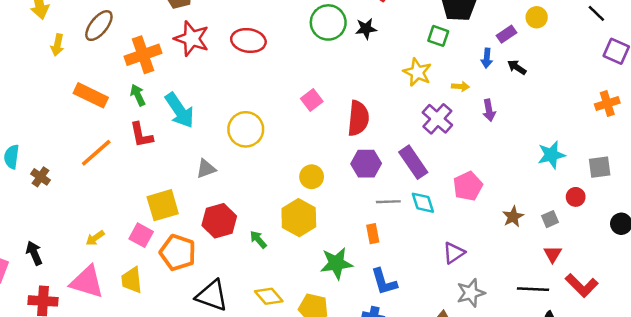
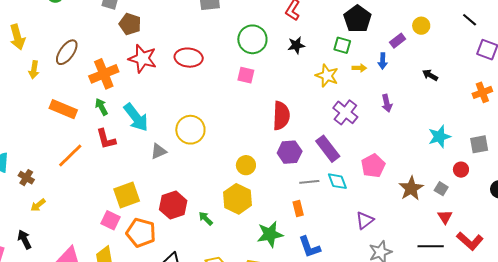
black star: (366, 29) -> (296, 45), moved
black arrow: (517, 67) -> (430, 75), moved
yellow arrow: (460, 86) -> (359, 68), moved
pink square: (312, 100) -> (246, 75), moved, turned -36
gray triangle: (206, 169) -> (158, 151), moved
brown star: (513, 217) -> (411, 188), size x1.4
gray square: (550, 219) -> (441, 189), turned -32
yellow arrow: (95, 238) -> (38, 205), moved

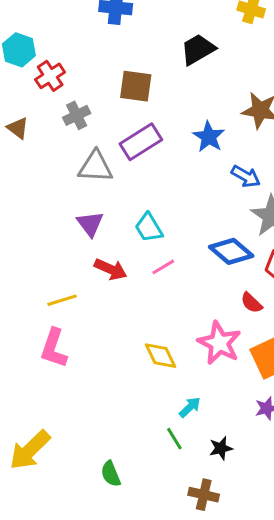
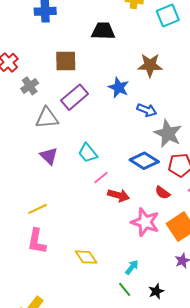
black trapezoid: (198, 49) -> (103, 31), turned 40
red arrow: (111, 269) -> (118, 195), moved
yellow diamond: (160, 356) -> (86, 257), moved

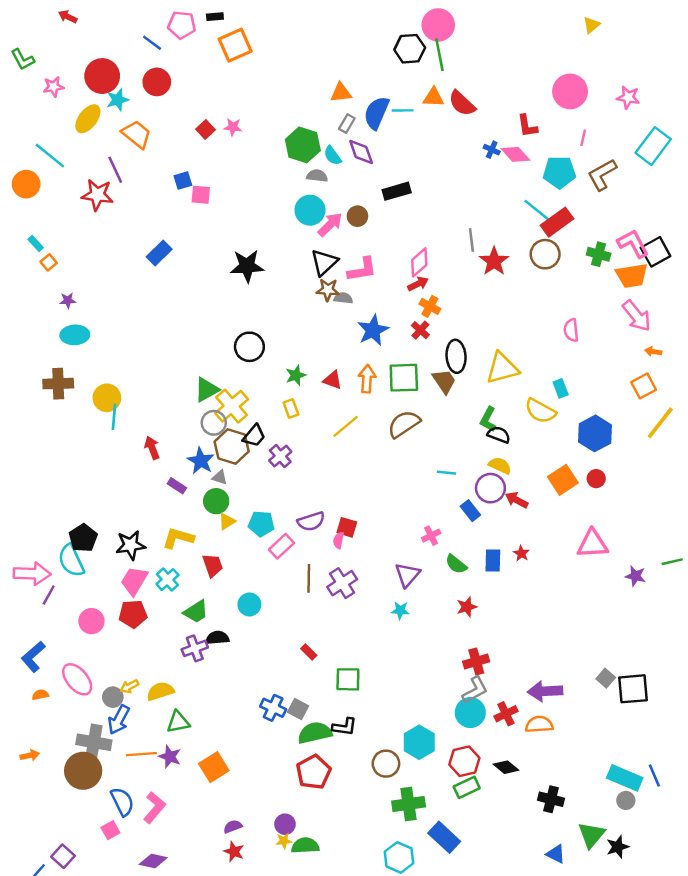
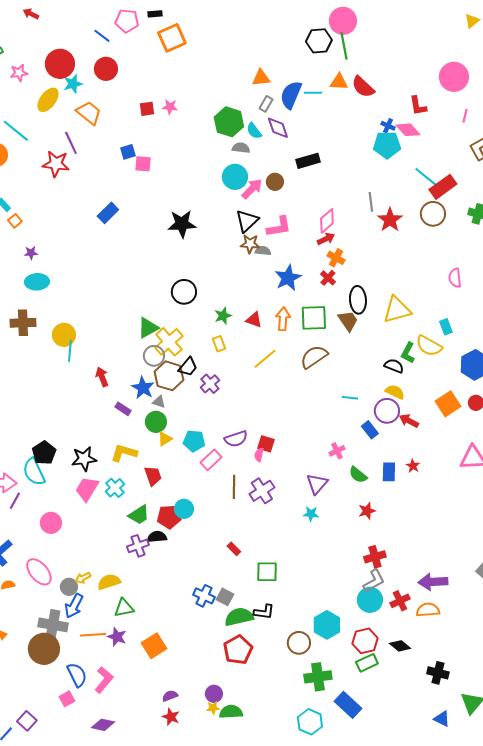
red square: (205, 129) -> (147, 109), turned 35
cyan pentagon: (559, 172) -> (387, 145), moved
green L-shape: (488, 419) -> (408, 353), moved
red pentagon: (133, 614) -> (169, 517), moved

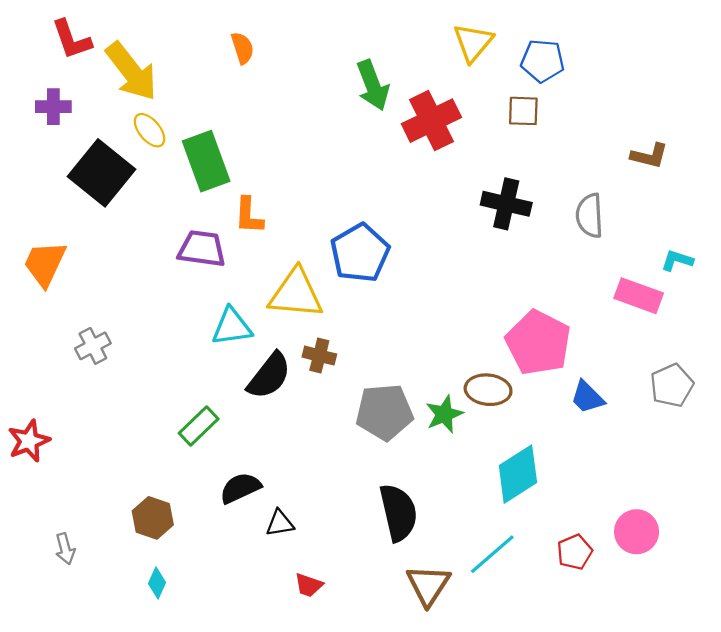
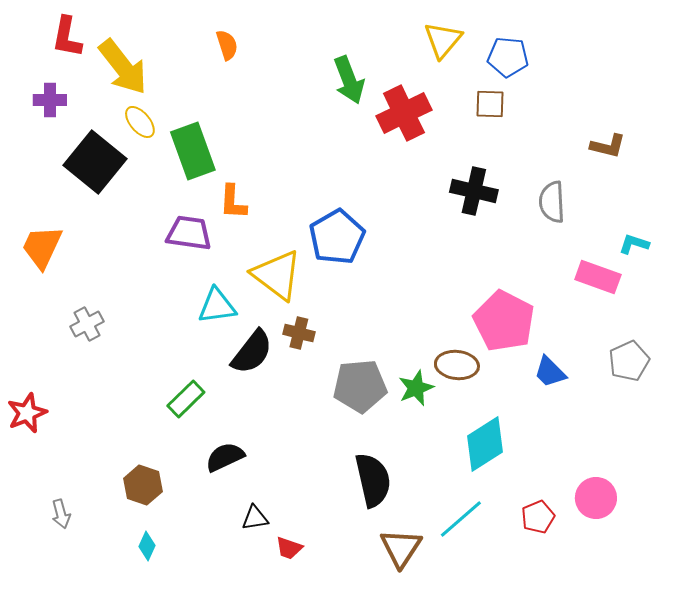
red L-shape: (72, 39) -> (67, 37), turned 30
yellow triangle: (296, 294) -> (277, 275), turned 32
black triangle: (280, 523) -> (255, 518), moved

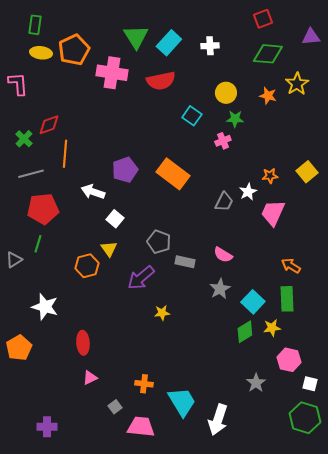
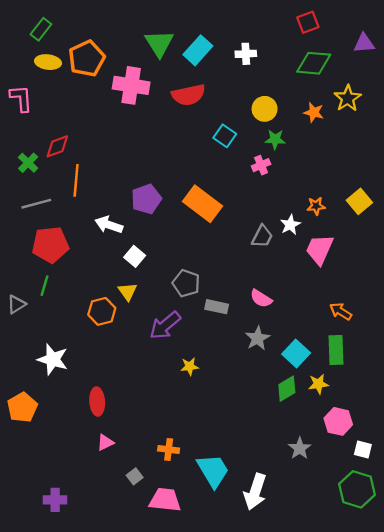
green rectangle: (35, 25) -> (41, 29), turned 30

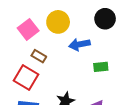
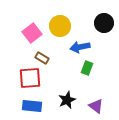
green rectangle: (101, 67) -> (87, 68), moved, turned -64
red square: (26, 78) -> (30, 78), turned -35

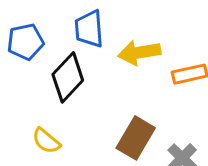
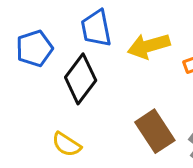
brown rectangle: (136, 138) -> (155, 131), turned -57

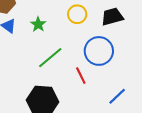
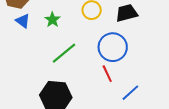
red line: (81, 76) -> (107, 74), moved

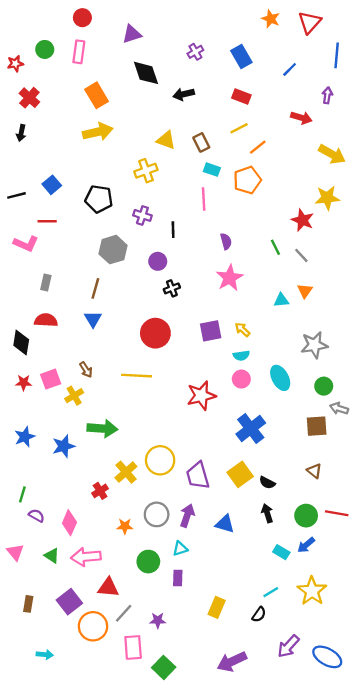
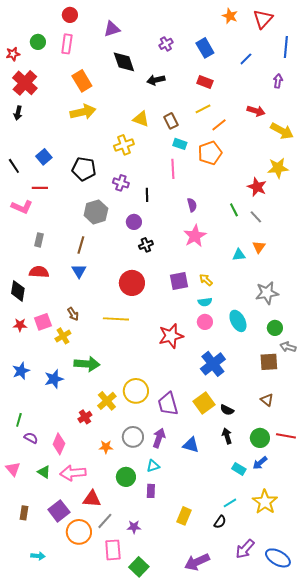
red cross: (29, 98) -> (25, 83), size x1.4
red arrow: (301, 118) -> (256, 111), moved
black line: (16, 195) -> (14, 166), turned 70

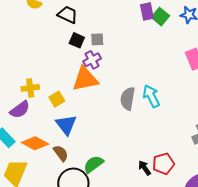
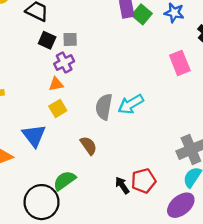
orange triangle: (85, 79) -> (56, 84), size x0.5
cyan arrow: (151, 96) -> (131, 104), turned -95
yellow square: (57, 99) -> (58, 108), moved
brown semicircle: (61, 153) -> (88, 146), moved

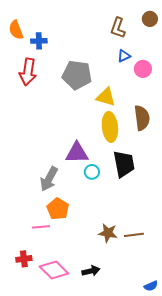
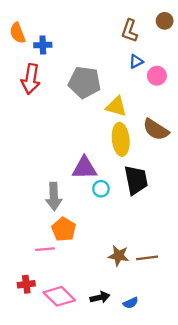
brown semicircle: (142, 118) -> (156, 129), turned 130
gray arrow: (49, 179) -> (54, 196), turned -30
blue semicircle: (151, 286) -> (131, 303), moved

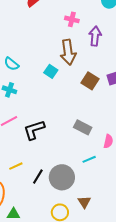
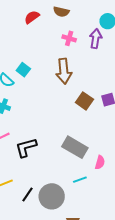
purple arrow: (95, 36) -> (96, 39), moved
cyan square: (51, 71) -> (23, 70), moved
gray rectangle: (83, 127) -> (75, 147), size x1.4

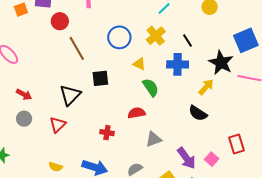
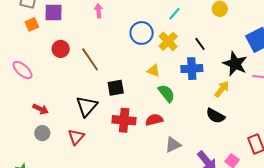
red circle: (60, 21) -> (61, 49), moved
blue circle: (119, 37) -> (142, 33), moved
red cross: (107, 133) -> (124, 120), moved, size x1.6

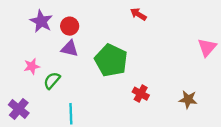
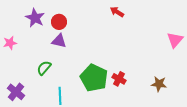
green pentagon: (111, 60) -> (94, 78), moved
pink star: (32, 66) -> (10, 43), moved

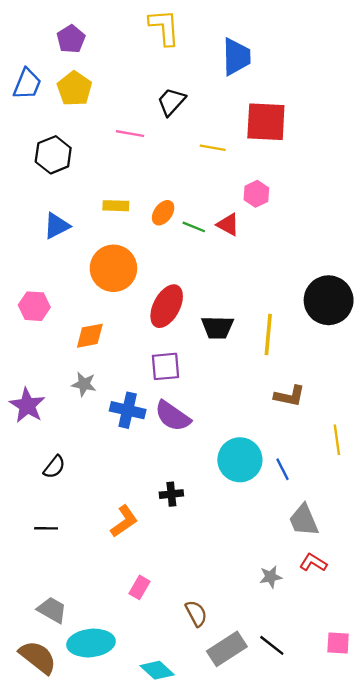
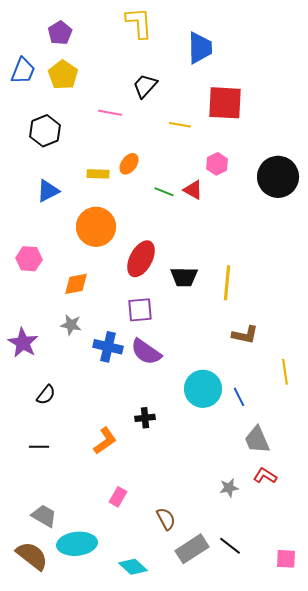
orange ellipse: (163, 213) -> (129, 164), moved
black circle: (329, 300) -> (278, 177), moved
pink square: (338, 643) -> (286, 559), moved

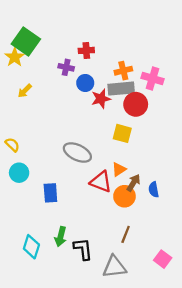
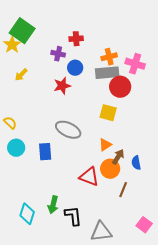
red star: (101, 99) -> (62, 86), moved
red triangle: (101, 182) -> (89, 177), moved
blue rectangle: (50, 193) -> (45, 152), moved
brown line: (126, 234) -> (123, 190), moved

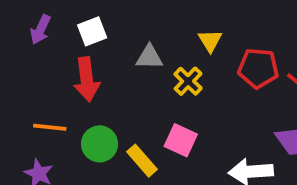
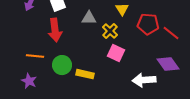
pink square: (181, 140) -> (116, 53), moved
yellow rectangle: (142, 161) -> (85, 74), turned -36

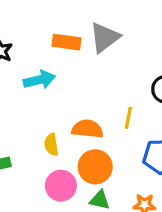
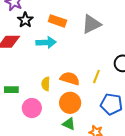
orange rectangle: (67, 42) -> (57, 21), moved
pink circle: (61, 186) -> (32, 108), moved

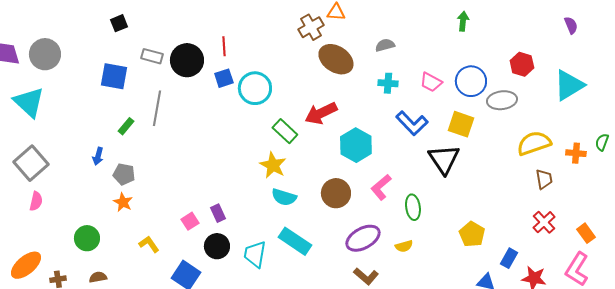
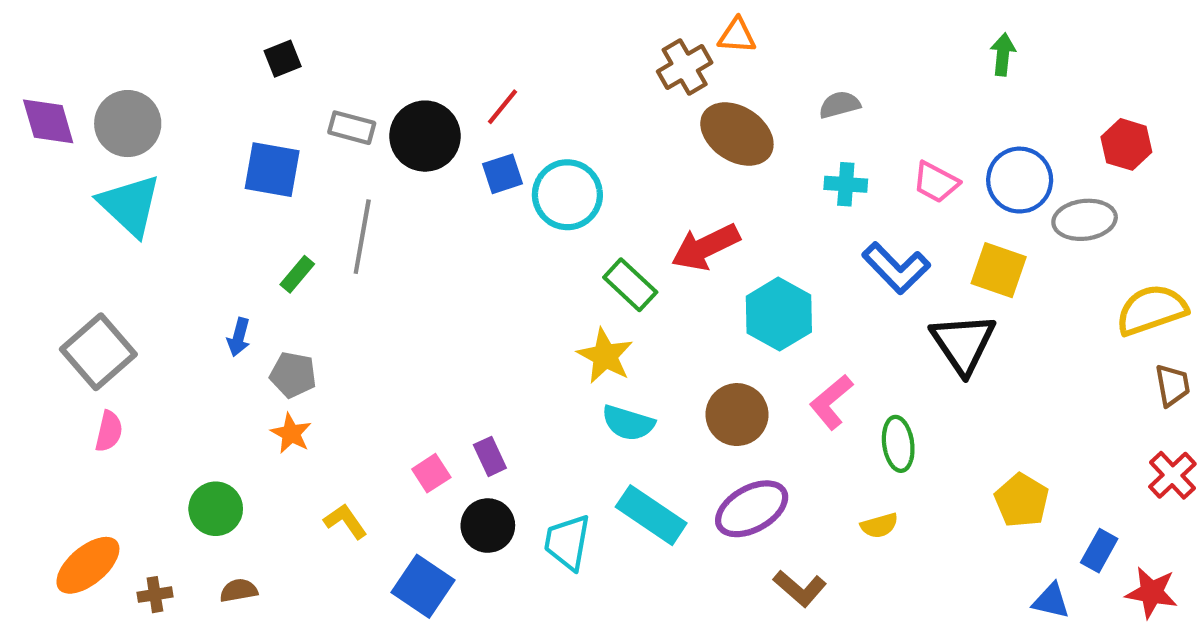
red line: (224, 46) -> (502, 107), turned 42
cyan triangle: (29, 102) -> (130, 205), moved
purple ellipse: (363, 238) -> (752, 509), moved

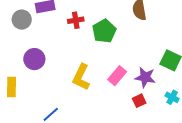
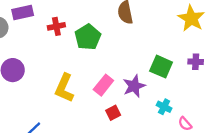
purple star: (145, 77) -> (134, 86), turned -30
red square: (139, 101) -> (113, 113), moved

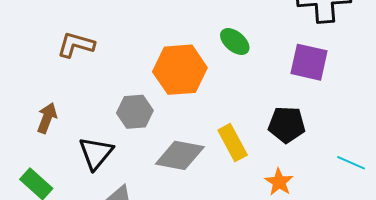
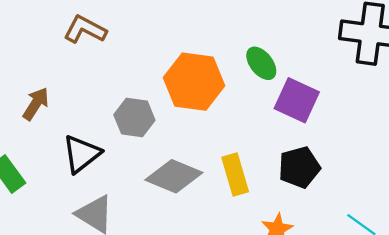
purple square: (309, 62) -> (297, 100), moved
black pentagon: (287, 125) -> (299, 167), turned -30

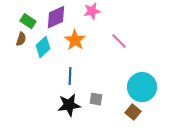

▶ [GOAL OF THE EXERCISE] Give again the stretch of lines above from the one with "cyan square: (51, 71) -> (23, 70), moved" through the one with "pink square: (338, 643) -> (286, 559), moved", both ends kept, and copy no pictures.

▶ [YOUR SOLUTION]
cyan square: (51, 71) -> (23, 70), moved
gray rectangle: (83, 127) -> (75, 147), size x1.4

red circle: (60, 21) -> (61, 49), moved
blue circle: (119, 37) -> (142, 33), moved
red cross: (107, 133) -> (124, 120), moved, size x1.6

green pentagon: (111, 60) -> (94, 78), moved
pink star: (32, 66) -> (10, 43), moved

orange ellipse: (163, 213) -> (129, 164), moved
black circle: (329, 300) -> (278, 177), moved
pink square: (338, 643) -> (286, 559), moved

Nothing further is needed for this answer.